= Task statement =
Report each line of the data that has "camera" somewhere in it.

(Provided records)

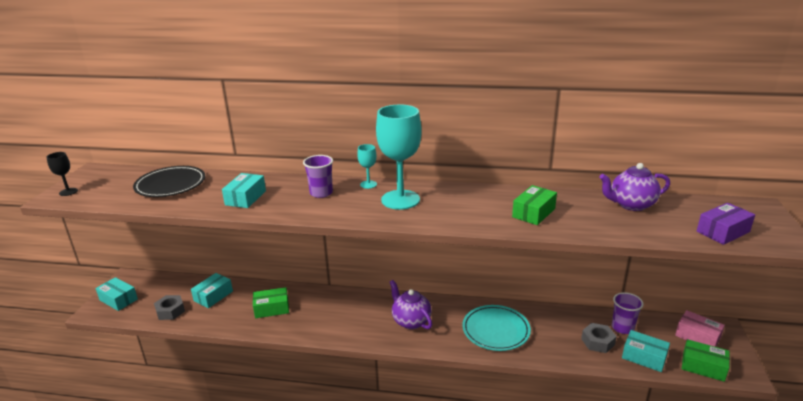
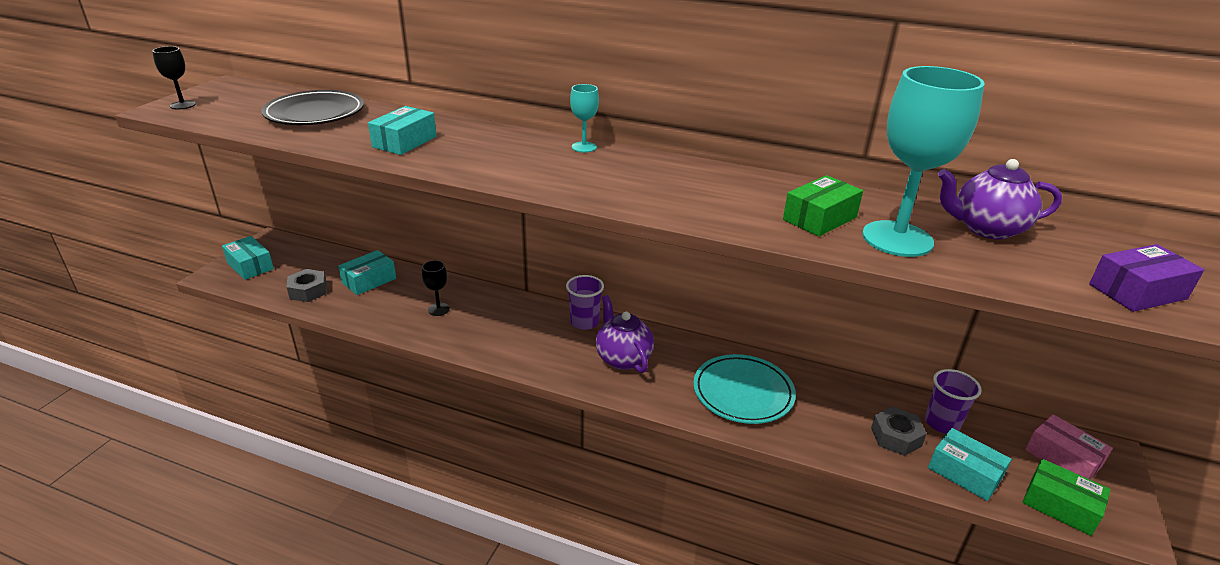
camera: 10 degrees right, 5 degrees up
(272, 308) = (438, 309): green box -> black goblet
(321, 193) = (511, 149): purple cup -> purple cup (584, 322)
(400, 200) = (621, 173): turquoise goblet -> turquoise goblet (897, 239)

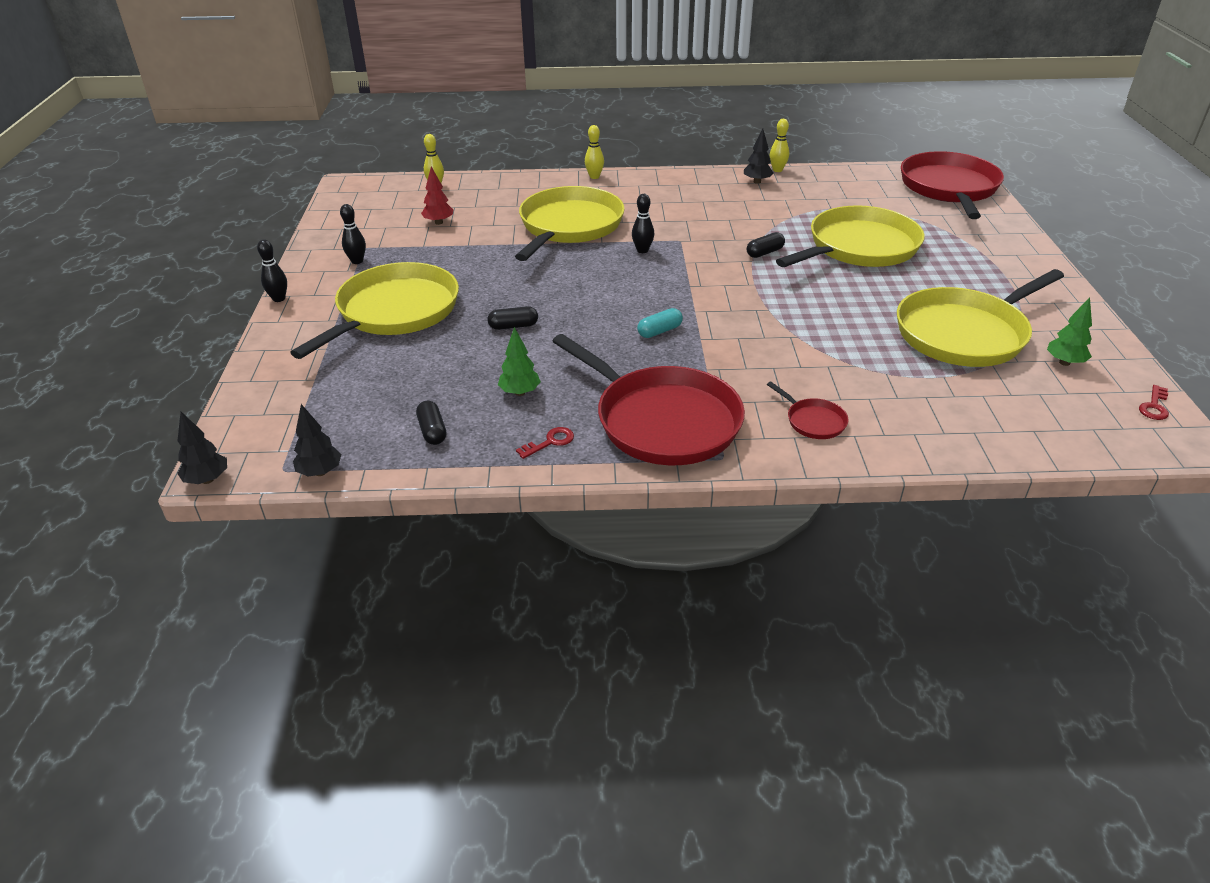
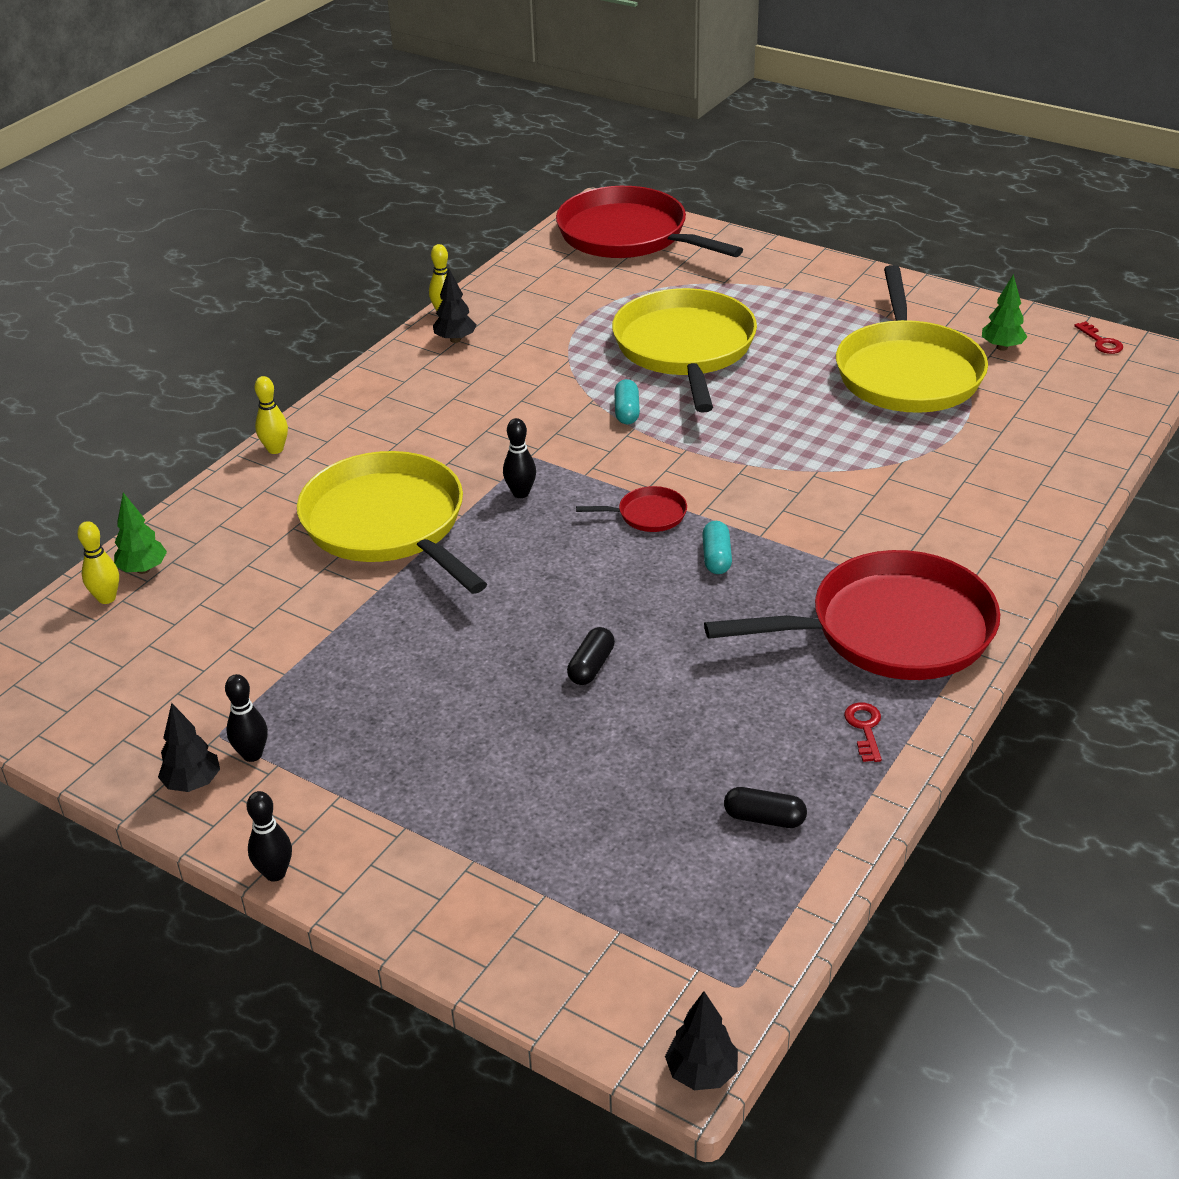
camera: 55 degrees left, 0 degrees up
(320, 472) = (771, 949): black tree -> black tree (193, 783)
(394, 311) = (442, 761): yellow pan -> none
(439, 222) = (231, 635): red tree -> none
(520, 392) = (745, 715): green tree -> green tree (143, 569)
(764, 252) = (627, 411): black capsule -> turquoise capsule
(813, 421) = (974, 531): red pan -> red pan (648, 514)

(End Provided records)

= Final answer =
camera: 10 degrees right, 5 degrees up
camera: 55 degrees left, 0 degrees up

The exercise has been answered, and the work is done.